> **Problem requirements**: Starting at the line that contains "red cross: (488, 311)", print each line exactly through the end of the listing. Skip any pictures and add nothing.

> **Data shown**:
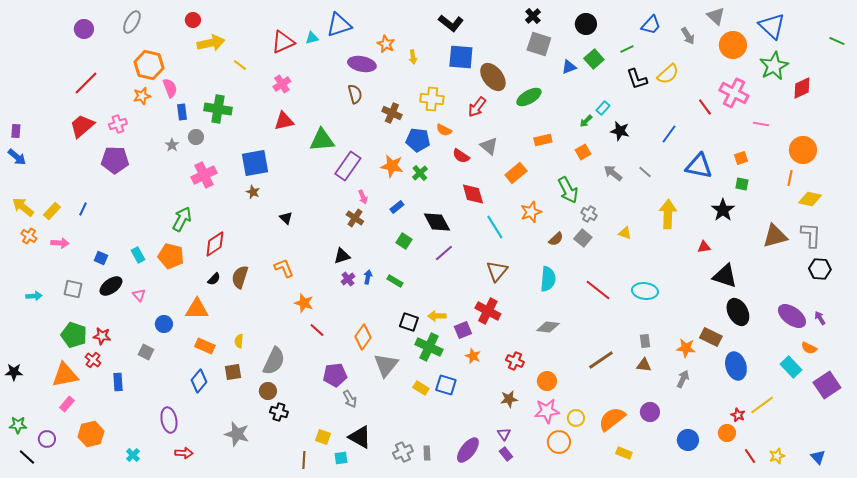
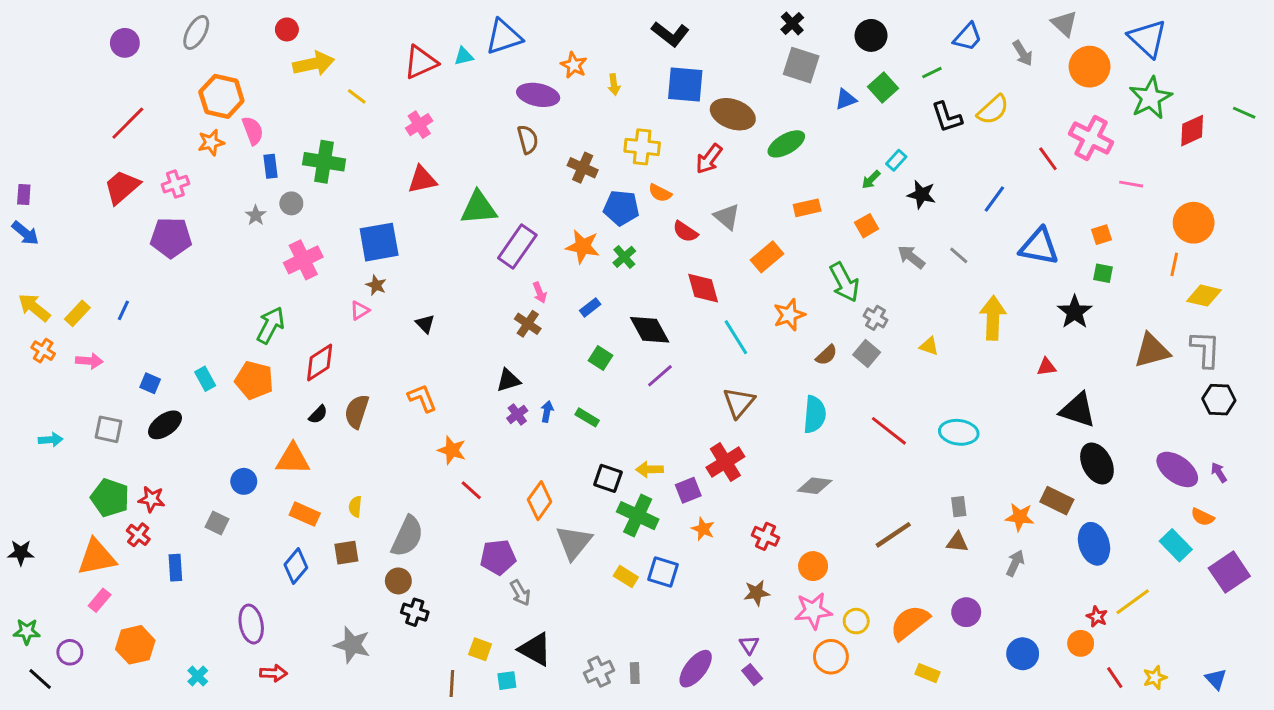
green line: (837, 41) -> (1244, 113), moved
brown ellipse: (493, 77) -> (733, 114), turned -32
pink triangle: (139, 295) -> (360, 310), moved, turned 40
red cross: (488, 311) -> (725, 462), turned 30

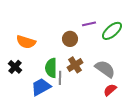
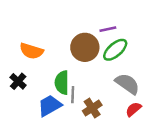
green ellipse: (112, 31) -> (115, 50), moved
brown circle: (70, 39) -> (85, 47), size x1.5
brown cross: (75, 65) -> (92, 108), moved

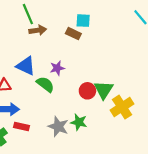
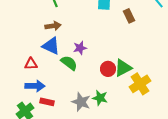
brown arrow: (38, 30) -> (53, 26), moved
brown rectangle: (73, 34) -> (129, 16), moved, turned 40
green triangle: (104, 90) -> (123, 68), turned 30

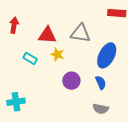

> **Result for this task**:
red cross: (488, 311) -> (725, 462), turned 30

green ellipse: (112, 31) -> (115, 50), moved
brown circle: (70, 39) -> (85, 47), size x1.5
brown cross: (75, 65) -> (92, 108), moved

brown arrow: (38, 30) -> (53, 26), moved
brown rectangle: (73, 34) -> (129, 16), moved, turned 40
green triangle: (104, 90) -> (123, 68), turned 30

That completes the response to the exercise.